Stated task
Copy out the data below word for word, leaving out the pictures.

Records

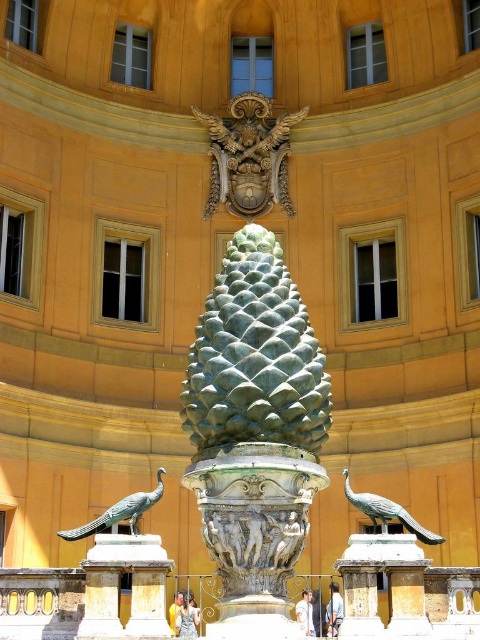
You are a tour guide leading a group near the grand building with golden walls and white windows. You want to point out both the ornate decorative element above the windows and the polished bronze peacock at lower left. How far apart are these two landmarks?

The ornate decorative element above the windows and the polished bronze peacock at lower left are 41.92 meters apart.

You are an art student visiting the site and want to sketch the scene. You need to place the green patina stone pine cone at center and the polished bronze peacock at lower right in your drawing. Based on the spatial relationship between them, where should you position the pine cone relative to the peacock?

The green patina stone pine cone at center is positioned on the left side of the polished bronze peacock at lower right, so you should draw the pine cone to the left of the peacock in your sketch.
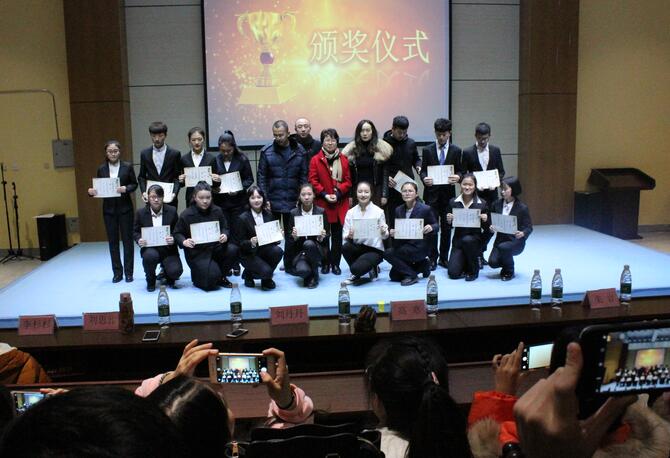
Locate an element on the screen. stage is located at coordinates click(590, 250).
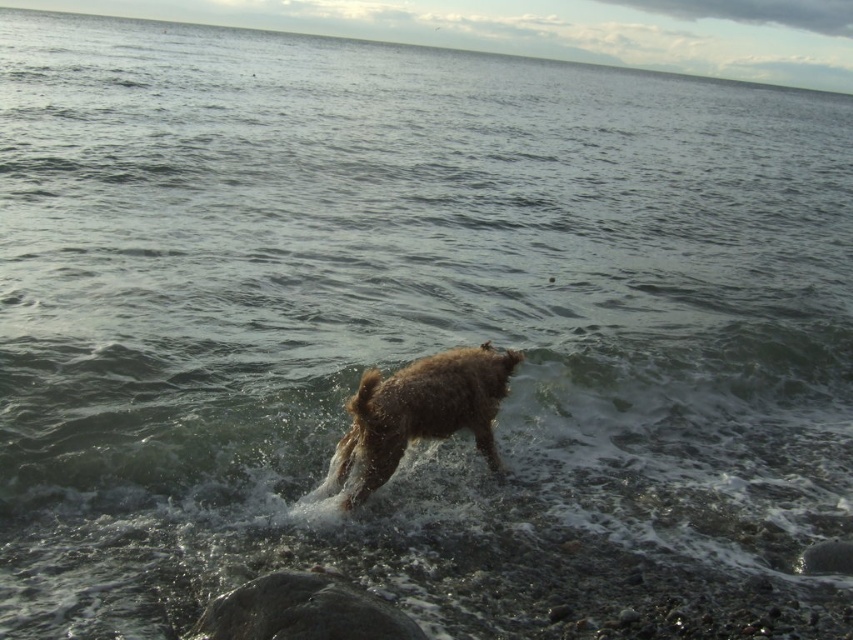
Question: Which point is closer to the camera?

Reply
You are a tour guide leading a group near the grand building with golden walls and white windows. You want to point out both the ornate decorative element above the windows and the polished bronze peacock at lower left. How far apart are these two landmarks?

The ornate decorative element above the windows and the polished bronze peacock at lower left are 41.92 meters apart.

You are an art student visiting the site and want to sketch the scene. You need to place the green patina stone pine cone at center and the polished bronze peacock at lower right in your drawing. Based on the spatial relationship between them, where should you position the pine cone relative to the peacock?

The green patina stone pine cone at center is positioned on the left side of the polished bronze peacock at lower right, so you should draw the pine cone to the left of the peacock in your sketch.
Locate an element on the screen. stage is located at coordinates click(590, 250).
Question: Which point is closer to the camera?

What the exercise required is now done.